TRY IT: Transcribe the whole listing without a single picture.

-- THE DATA follows --

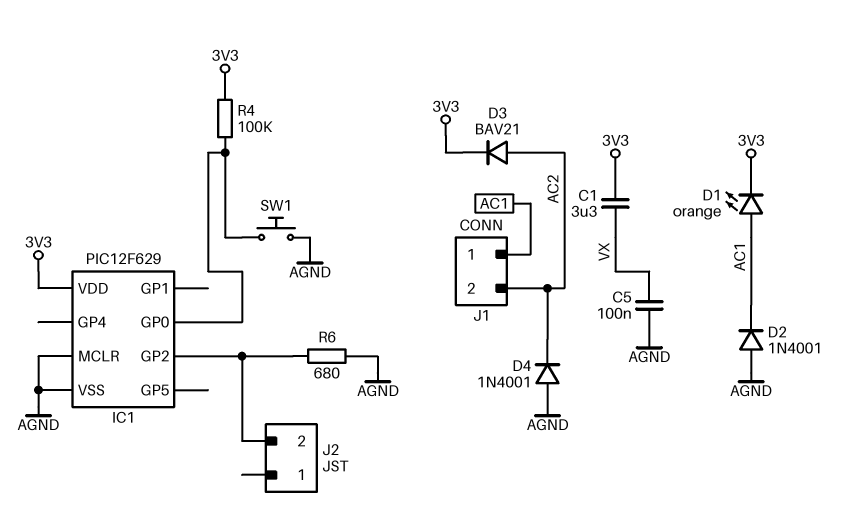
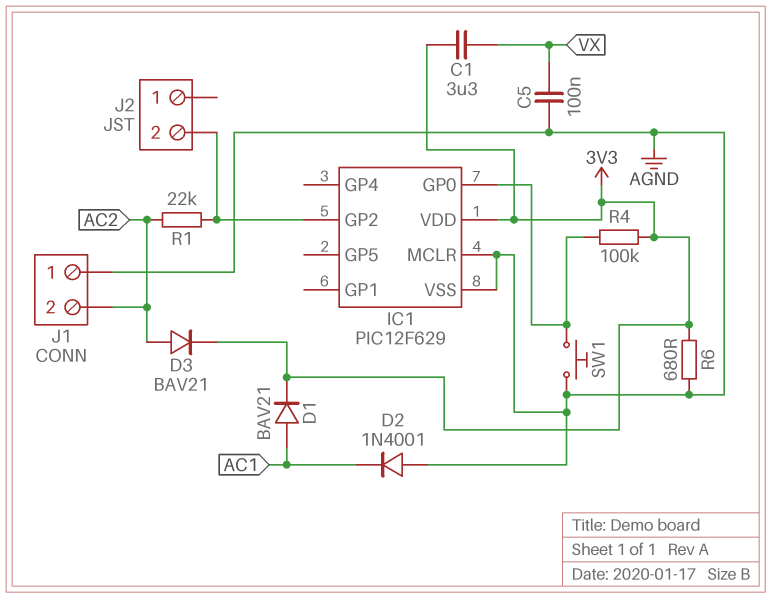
D1: LED orange (A AC1, K 3V3) -> diode BAV21 (A AC1, K 3V3)
D4: diode 1N4001 (A AGND, K AC2) -> none
J1 pin 1: AC1 -> AGND
R1: none -> 22k (AC2, IC1/GP2)
R6: 680 (AGND, IC1/GP2) -> 680 (3V3, AGND)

-- THE DATA concluded --

FINISHED TASK:
D1: LED orange (A AC1, K 3V3) -> diode BAV21 (A AC1, K 3V3)
D4: diode 1N4001 (A AGND, K AC2) -> none
J1 pin 1: AC1 -> AGND
R1: none -> 22k (AC2, IC1/GP2)
R6: 680 (AGND, IC1/GP2) -> 680 (3V3, AGND)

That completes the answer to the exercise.